Work request. When the line containing "JOY1 pin VCC: GND -> VIN" is found in the data below, copy it and each line after it through the line containing "SD3 pin VCC: 5V -> none", exactly and with no others.

Records for processing.
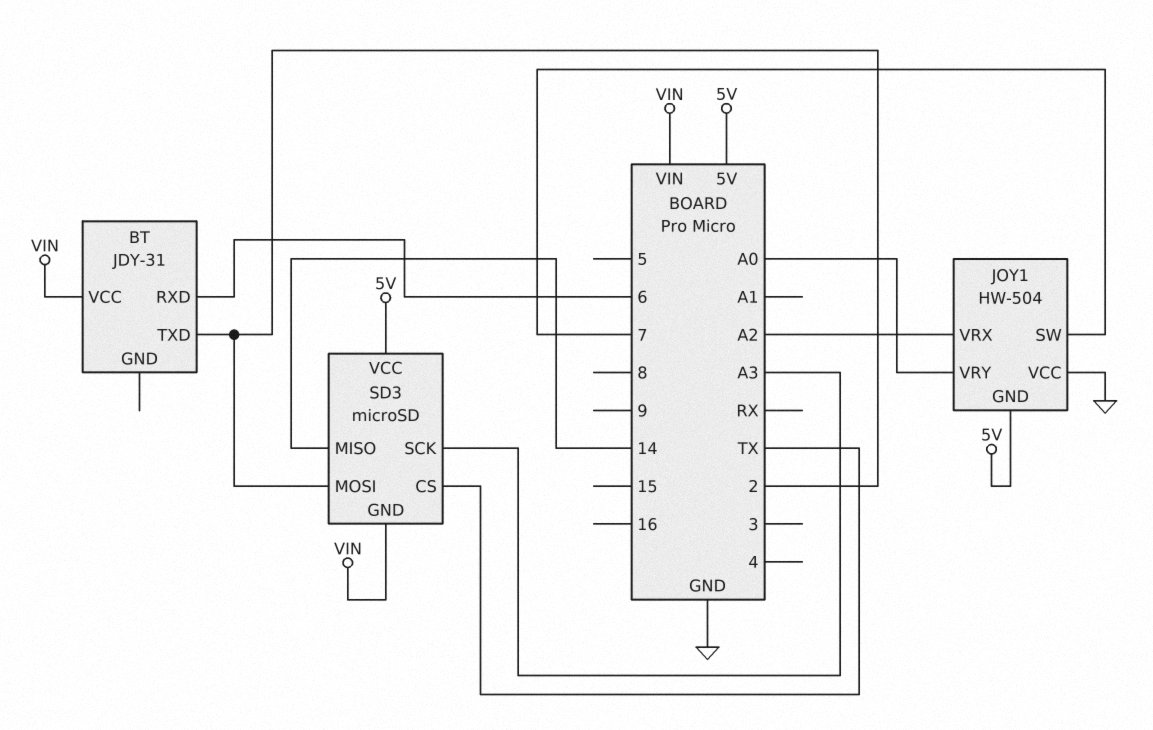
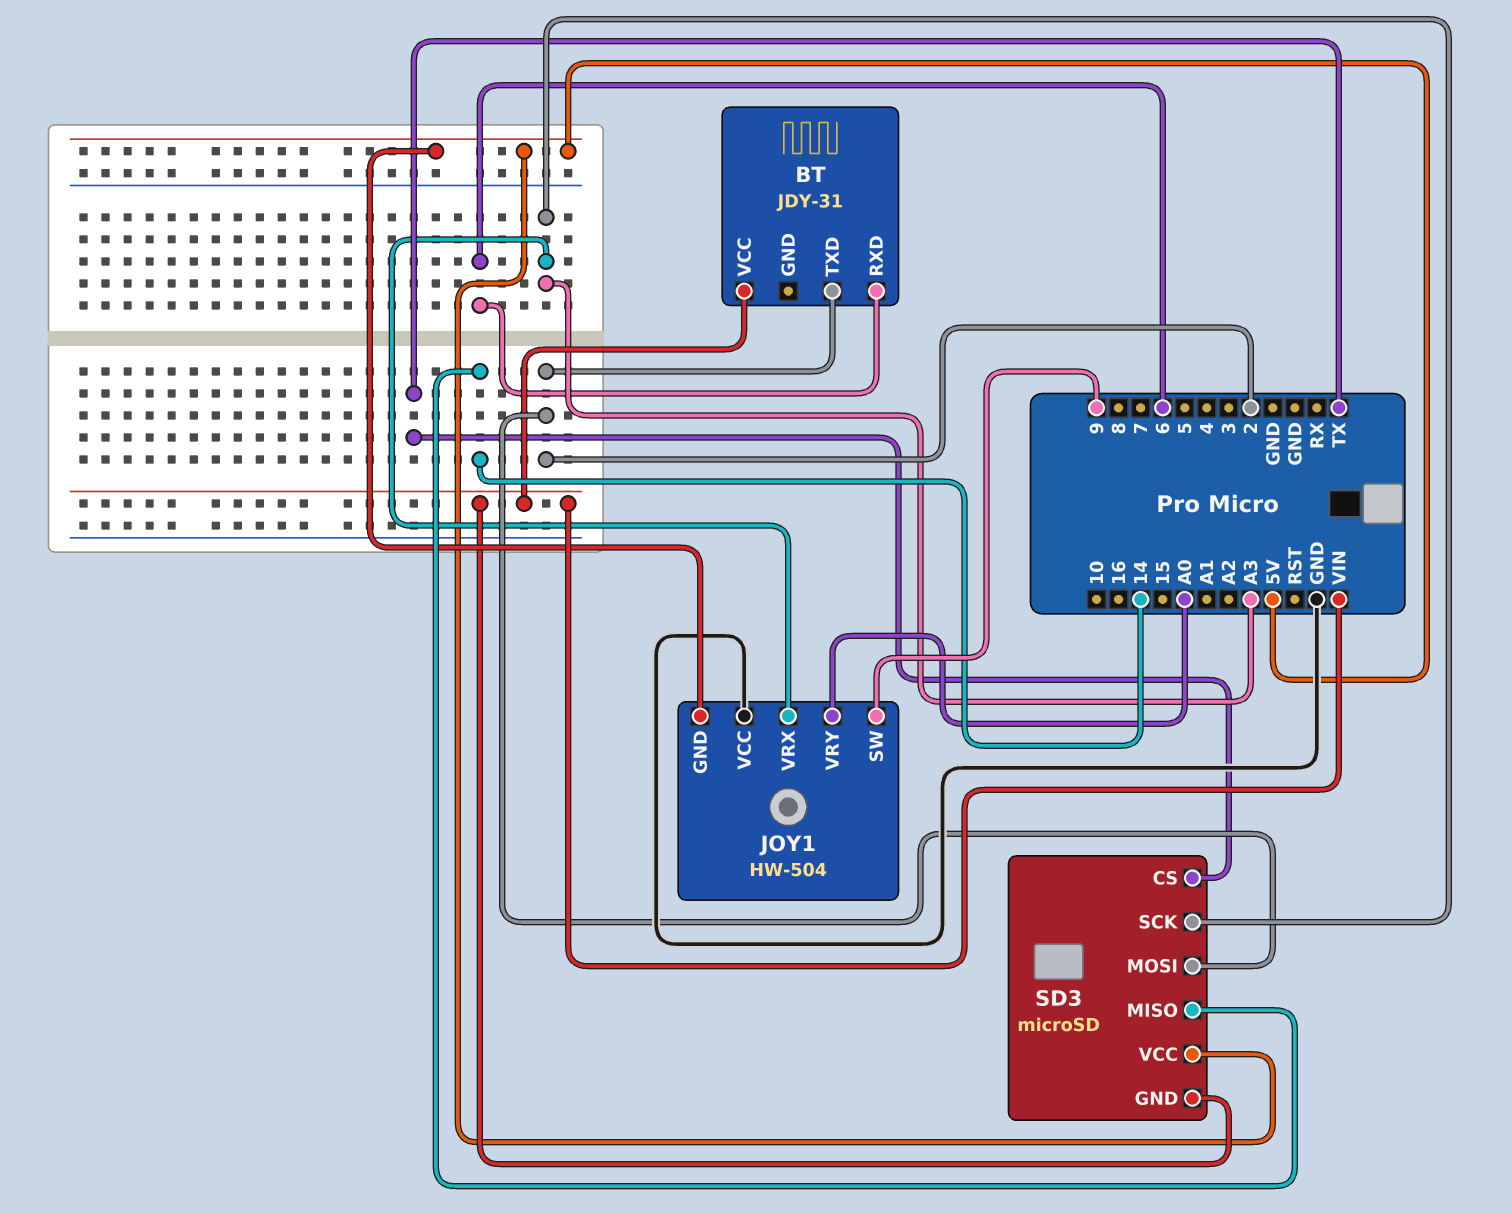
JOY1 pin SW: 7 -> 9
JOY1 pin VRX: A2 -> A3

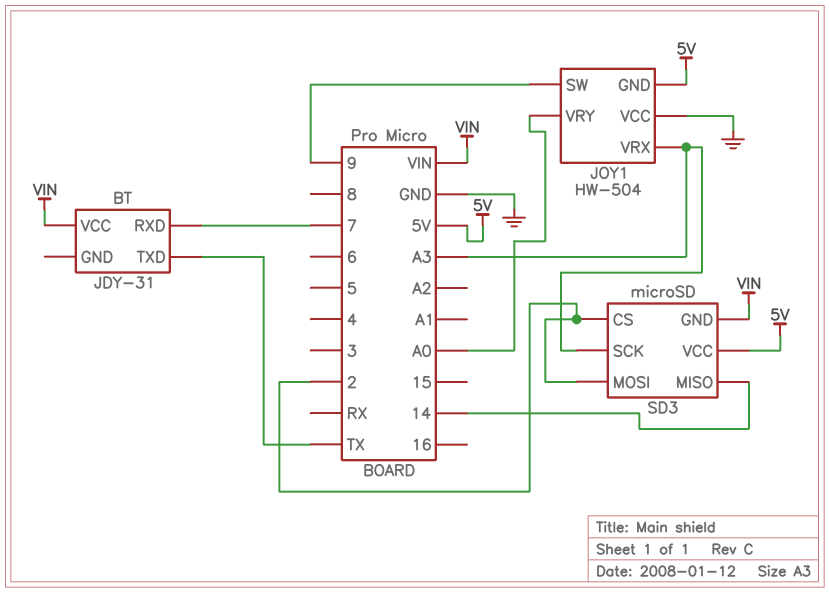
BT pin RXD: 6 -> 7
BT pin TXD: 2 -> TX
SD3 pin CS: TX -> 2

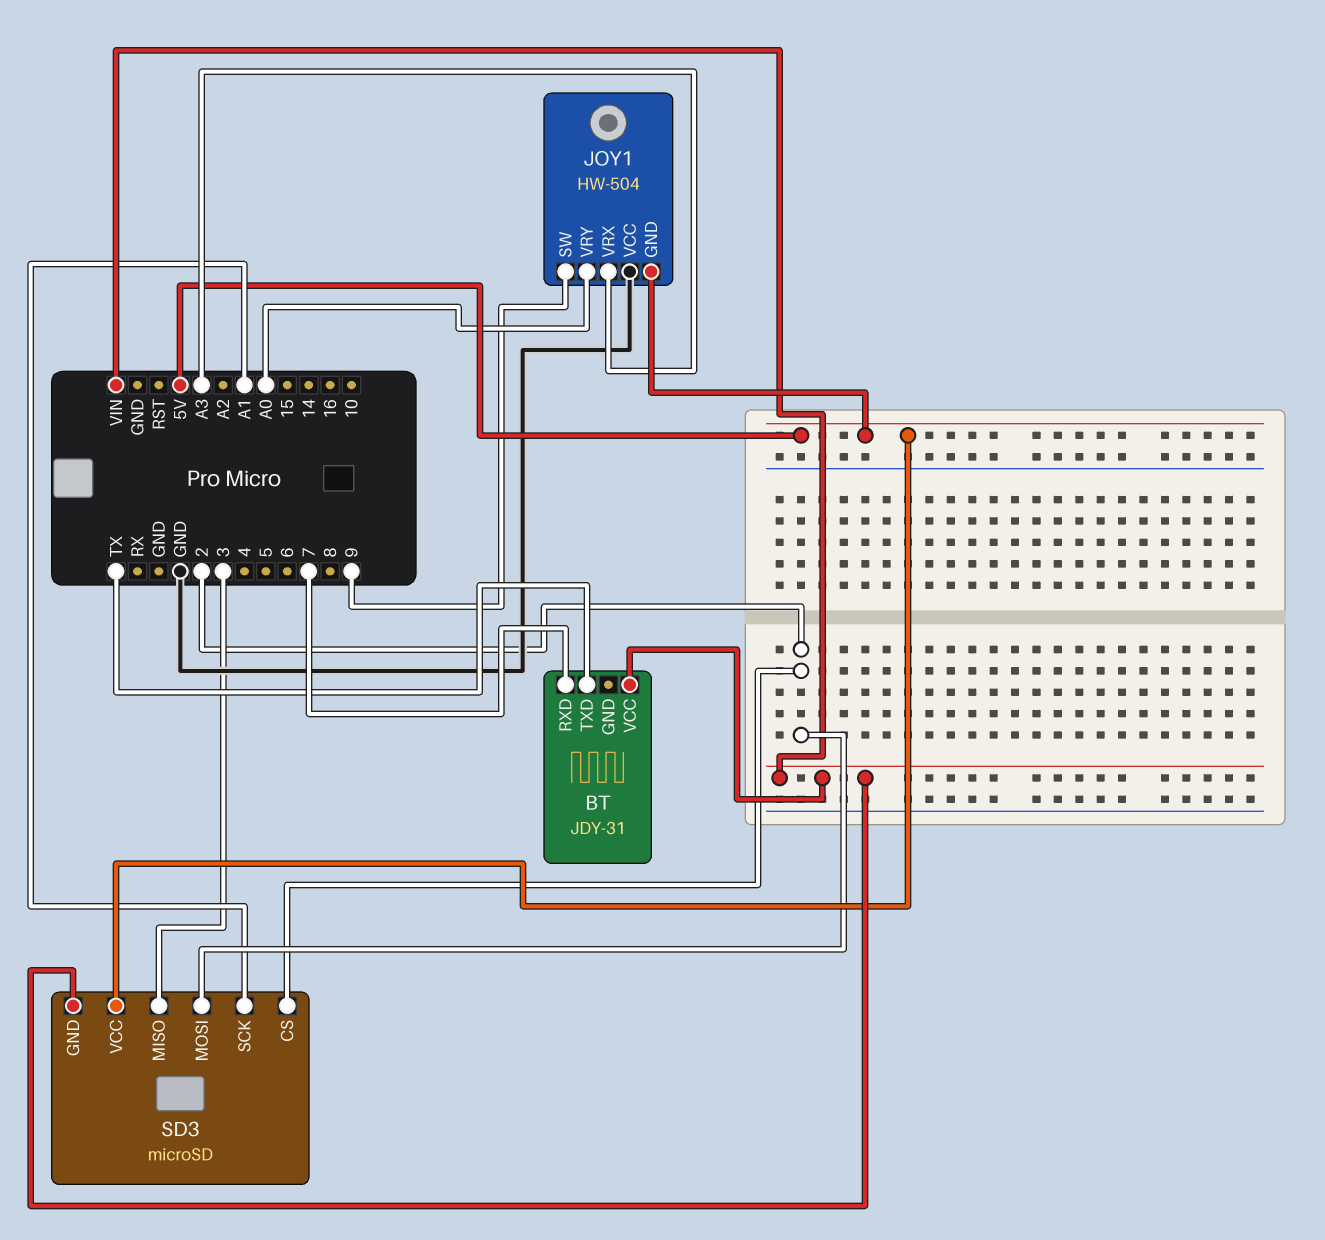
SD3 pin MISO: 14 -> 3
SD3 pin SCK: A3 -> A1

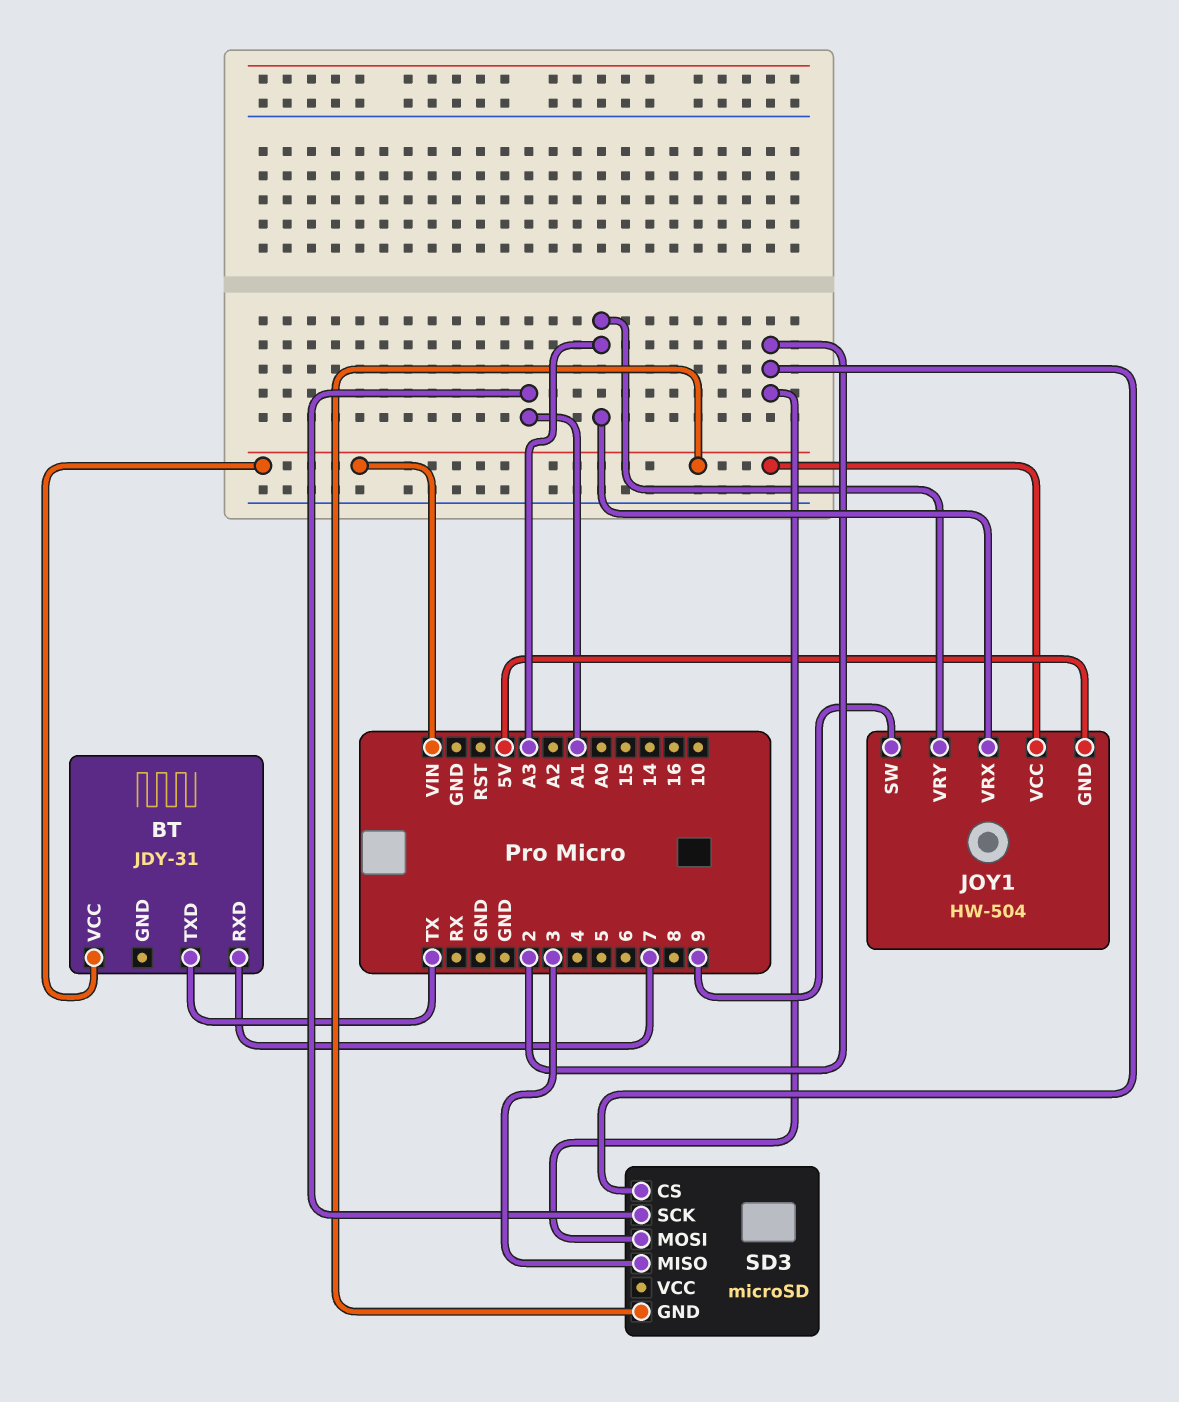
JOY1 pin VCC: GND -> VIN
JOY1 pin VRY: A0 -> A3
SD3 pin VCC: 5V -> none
---
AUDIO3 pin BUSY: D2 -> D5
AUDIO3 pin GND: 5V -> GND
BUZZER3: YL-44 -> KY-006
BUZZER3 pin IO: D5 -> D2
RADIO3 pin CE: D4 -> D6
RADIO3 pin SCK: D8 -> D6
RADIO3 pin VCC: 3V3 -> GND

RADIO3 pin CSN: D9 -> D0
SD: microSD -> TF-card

Solution to this exercise.
JOY1 pin VCC: GND -> VIN
JOY1 pin VRY: A0 -> A3
SD3 pin VCC: 5V -> none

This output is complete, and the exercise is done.